* _Activity_: Given the entries below, copy each of them out exactly.

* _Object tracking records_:
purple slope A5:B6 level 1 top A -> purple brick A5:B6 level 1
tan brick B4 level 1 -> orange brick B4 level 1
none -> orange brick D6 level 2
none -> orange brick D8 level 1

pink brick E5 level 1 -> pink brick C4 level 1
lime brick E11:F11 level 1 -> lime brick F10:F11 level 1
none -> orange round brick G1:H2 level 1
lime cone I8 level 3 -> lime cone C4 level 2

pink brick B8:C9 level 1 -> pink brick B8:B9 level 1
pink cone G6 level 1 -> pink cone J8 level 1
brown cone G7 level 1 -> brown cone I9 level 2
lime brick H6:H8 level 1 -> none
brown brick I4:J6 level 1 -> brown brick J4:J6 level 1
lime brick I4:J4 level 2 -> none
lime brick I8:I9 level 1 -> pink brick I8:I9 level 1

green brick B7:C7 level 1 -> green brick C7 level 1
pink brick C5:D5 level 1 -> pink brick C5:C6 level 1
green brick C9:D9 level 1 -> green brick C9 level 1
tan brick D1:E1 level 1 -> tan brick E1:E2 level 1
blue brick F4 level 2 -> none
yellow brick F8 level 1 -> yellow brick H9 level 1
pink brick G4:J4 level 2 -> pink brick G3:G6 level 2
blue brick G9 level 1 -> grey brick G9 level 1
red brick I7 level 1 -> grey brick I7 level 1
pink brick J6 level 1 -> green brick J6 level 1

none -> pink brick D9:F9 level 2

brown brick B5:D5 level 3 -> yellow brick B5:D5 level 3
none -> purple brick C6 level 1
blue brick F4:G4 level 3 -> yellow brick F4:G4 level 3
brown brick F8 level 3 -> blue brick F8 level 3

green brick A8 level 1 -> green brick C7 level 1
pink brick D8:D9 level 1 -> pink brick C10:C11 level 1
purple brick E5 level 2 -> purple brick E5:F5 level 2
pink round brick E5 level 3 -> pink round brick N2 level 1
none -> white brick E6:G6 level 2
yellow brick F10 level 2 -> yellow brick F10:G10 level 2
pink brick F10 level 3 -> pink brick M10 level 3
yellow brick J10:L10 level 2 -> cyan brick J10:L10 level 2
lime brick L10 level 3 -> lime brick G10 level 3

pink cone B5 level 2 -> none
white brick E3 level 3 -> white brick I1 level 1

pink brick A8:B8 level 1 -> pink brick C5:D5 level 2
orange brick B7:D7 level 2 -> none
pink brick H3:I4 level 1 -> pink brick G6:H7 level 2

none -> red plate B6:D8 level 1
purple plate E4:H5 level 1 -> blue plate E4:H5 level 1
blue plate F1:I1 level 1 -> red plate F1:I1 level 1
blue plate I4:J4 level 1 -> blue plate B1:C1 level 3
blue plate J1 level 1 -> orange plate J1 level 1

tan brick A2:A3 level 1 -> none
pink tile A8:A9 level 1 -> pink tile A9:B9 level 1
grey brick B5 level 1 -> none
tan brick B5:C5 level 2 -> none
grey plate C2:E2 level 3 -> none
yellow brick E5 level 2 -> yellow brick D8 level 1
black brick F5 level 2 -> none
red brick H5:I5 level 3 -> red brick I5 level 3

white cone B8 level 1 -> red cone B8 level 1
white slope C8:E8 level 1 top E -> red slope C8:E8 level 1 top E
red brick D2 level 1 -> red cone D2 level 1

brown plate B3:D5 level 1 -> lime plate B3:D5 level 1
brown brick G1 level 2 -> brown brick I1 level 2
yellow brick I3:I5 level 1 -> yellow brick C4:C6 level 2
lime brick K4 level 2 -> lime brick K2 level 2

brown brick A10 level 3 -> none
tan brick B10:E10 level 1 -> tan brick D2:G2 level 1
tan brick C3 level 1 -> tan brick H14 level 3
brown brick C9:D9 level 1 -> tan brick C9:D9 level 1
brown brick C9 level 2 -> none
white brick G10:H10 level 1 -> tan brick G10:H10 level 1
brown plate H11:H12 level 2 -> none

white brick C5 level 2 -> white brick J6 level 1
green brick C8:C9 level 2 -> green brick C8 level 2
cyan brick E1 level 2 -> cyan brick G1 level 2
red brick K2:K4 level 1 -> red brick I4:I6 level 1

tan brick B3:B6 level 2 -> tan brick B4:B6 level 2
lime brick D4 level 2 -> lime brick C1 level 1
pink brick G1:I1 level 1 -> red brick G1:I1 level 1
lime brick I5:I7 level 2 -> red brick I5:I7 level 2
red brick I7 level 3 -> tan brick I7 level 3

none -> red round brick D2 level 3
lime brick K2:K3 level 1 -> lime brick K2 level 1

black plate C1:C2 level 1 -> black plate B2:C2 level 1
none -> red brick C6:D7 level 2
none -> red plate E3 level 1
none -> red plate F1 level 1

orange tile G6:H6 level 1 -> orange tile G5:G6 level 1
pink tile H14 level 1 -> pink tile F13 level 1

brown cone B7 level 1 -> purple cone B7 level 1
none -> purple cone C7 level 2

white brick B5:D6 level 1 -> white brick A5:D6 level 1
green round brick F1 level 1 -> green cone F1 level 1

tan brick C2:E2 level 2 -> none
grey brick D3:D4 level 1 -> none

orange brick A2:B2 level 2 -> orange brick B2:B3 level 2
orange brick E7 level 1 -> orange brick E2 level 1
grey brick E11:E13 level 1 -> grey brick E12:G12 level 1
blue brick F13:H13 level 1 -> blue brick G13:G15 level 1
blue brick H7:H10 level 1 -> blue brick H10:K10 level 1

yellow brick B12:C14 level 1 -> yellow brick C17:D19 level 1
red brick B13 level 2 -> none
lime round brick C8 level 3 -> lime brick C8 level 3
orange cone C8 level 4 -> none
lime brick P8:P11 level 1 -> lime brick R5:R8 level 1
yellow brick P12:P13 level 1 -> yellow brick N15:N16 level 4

* _Response area_:
purple slope A5:B6 level 1 top A -> purple brick A5:B6 level 1
tan brick B4 level 1 -> orange brick B4 level 1
none -> orange brick D6 level 2
none -> orange brick D8 level 1

pink brick E5 level 1 -> pink brick C4 level 1
lime brick E11:F11 level 1 -> lime brick F10:F11 level 1
none -> orange round brick G1:H2 level 1
lime cone I8 level 3 -> lime cone C4 level 2

pink brick B8:C9 level 1 -> pink brick B8:B9 level 1
pink cone G6 level 1 -> pink cone J8 level 1
brown cone G7 level 1 -> brown cone I9 level 2
lime brick H6:H8 level 1 -> none
brown brick I4:J6 level 1 -> brown brick J4:J6 level 1
lime brick I4:J4 level 2 -> none
lime brick I8:I9 level 1 -> pink brick I8:I9 level 1

green brick B7:C7 level 1 -> green brick C7 level 1
pink brick C5:D5 level 1 -> pink brick C5:C6 level 1
green brick C9:D9 level 1 -> green brick C9 level 1
tan brick D1:E1 level 1 -> tan brick E1:E2 level 1
blue brick F4 level 2 -> none
yellow brick F8 level 1 -> yellow brick H9 level 1
pink brick G4:J4 level 2 -> pink brick G3:G6 level 2
blue brick G9 level 1 -> grey brick G9 level 1
red brick I7 level 1 -> grey brick I7 level 1
pink brick J6 level 1 -> green brick J6 level 1

none -> pink brick D9:F9 level 2

brown brick B5:D5 level 3 -> yellow brick B5:D5 level 3
none -> purple brick C6 level 1
blue brick F4:G4 level 3 -> yellow brick F4:G4 level 3
brown brick F8 level 3 -> blue brick F8 level 3

green brick A8 level 1 -> green brick C7 level 1
pink brick D8:D9 level 1 -> pink brick C10:C11 level 1
purple brick E5 level 2 -> purple brick E5:F5 level 2
pink round brick E5 level 3 -> pink round brick N2 level 1
none -> white brick E6:G6 level 2
yellow brick F10 level 2 -> yellow brick F10:G10 level 2
pink brick F10 level 3 -> pink brick M10 level 3
yellow brick J10:L10 level 2 -> cyan brick J10:L10 level 2
lime brick L10 level 3 -> lime brick G10 level 3

pink cone B5 level 2 -> none
white brick E3 level 3 -> white brick I1 level 1

pink brick A8:B8 level 1 -> pink brick C5:D5 level 2
orange brick B7:D7 level 2 -> none
pink brick H3:I4 level 1 -> pink brick G6:H7 level 2

none -> red plate B6:D8 level 1
purple plate E4:H5 level 1 -> blue plate E4:H5 level 1
blue plate F1:I1 level 1 -> red plate F1:I1 level 1
blue plate I4:J4 level 1 -> blue plate B1:C1 level 3
blue plate J1 level 1 -> orange plate J1 level 1

tan brick A2:A3 level 1 -> none
pink tile A8:A9 level 1 -> pink tile A9:B9 level 1
grey brick B5 level 1 -> none
tan brick B5:C5 level 2 -> none
grey plate C2:E2 level 3 -> none
yellow brick E5 level 2 -> yellow brick D8 level 1
black brick F5 level 2 -> none
red brick H5:I5 level 3 -> red brick I5 level 3

white cone B8 level 1 -> red cone B8 level 1
white slope C8:E8 level 1 top E -> red slope C8:E8 level 1 top E
red brick D2 level 1 -> red cone D2 level 1

brown plate B3:D5 level 1 -> lime plate B3:D5 level 1
brown brick G1 level 2 -> brown brick I1 level 2
yellow brick I3:I5 level 1 -> yellow brick C4:C6 level 2
lime brick K4 level 2 -> lime brick K2 level 2

brown brick A10 level 3 -> none
tan brick B10:E10 level 1 -> tan brick D2:G2 level 1
tan brick C3 level 1 -> tan brick H14 level 3
brown brick C9:D9 level 1 -> tan brick C9:D9 level 1
brown brick C9 level 2 -> none
white brick G10:H10 level 1 -> tan brick G10:H10 level 1
brown plate H11:H12 level 2 -> none

white brick C5 level 2 -> white brick J6 level 1
green brick C8:C9 level 2 -> green brick C8 level 2
cyan brick E1 level 2 -> cyan brick G1 level 2
red brick K2:K4 level 1 -> red brick I4:I6 level 1

tan brick B3:B6 level 2 -> tan brick B4:B6 level 2
lime brick D4 level 2 -> lime brick C1 level 1
pink brick G1:I1 level 1 -> red brick G1:I1 level 1
lime brick I5:I7 level 2 -> red brick I5:I7 level 2
red brick I7 level 3 -> tan brick I7 level 3

none -> red round brick D2 level 3
lime brick K2:K3 level 1 -> lime brick K2 level 1

black plate C1:C2 level 1 -> black plate B2:C2 level 1
none -> red brick C6:D7 level 2
none -> red plate E3 level 1
none -> red plate F1 level 1

orange tile G6:H6 level 1 -> orange tile G5:G6 level 1
pink tile H14 level 1 -> pink tile F13 level 1

brown cone B7 level 1 -> purple cone B7 level 1
none -> purple cone C7 level 2

white brick B5:D6 level 1 -> white brick A5:D6 level 1
green round brick F1 level 1 -> green cone F1 level 1

tan brick C2:E2 level 2 -> none
grey brick D3:D4 level 1 -> none

orange brick A2:B2 level 2 -> orange brick B2:B3 level 2
orange brick E7 level 1 -> orange brick E2 level 1
grey brick E11:E13 level 1 -> grey brick E12:G12 level 1
blue brick F13:H13 level 1 -> blue brick G13:G15 level 1
blue brick H7:H10 level 1 -> blue brick H10:K10 level 1

yellow brick B12:C14 level 1 -> yellow brick C17:D19 level 1
red brick B13 level 2 -> none
lime round brick C8 level 3 -> lime brick C8 level 3
orange cone C8 level 4 -> none
lime brick P8:P11 level 1 -> lime brick R5:R8 level 1
yellow brick P12:P13 level 1 -> yellow brick N15:N16 level 4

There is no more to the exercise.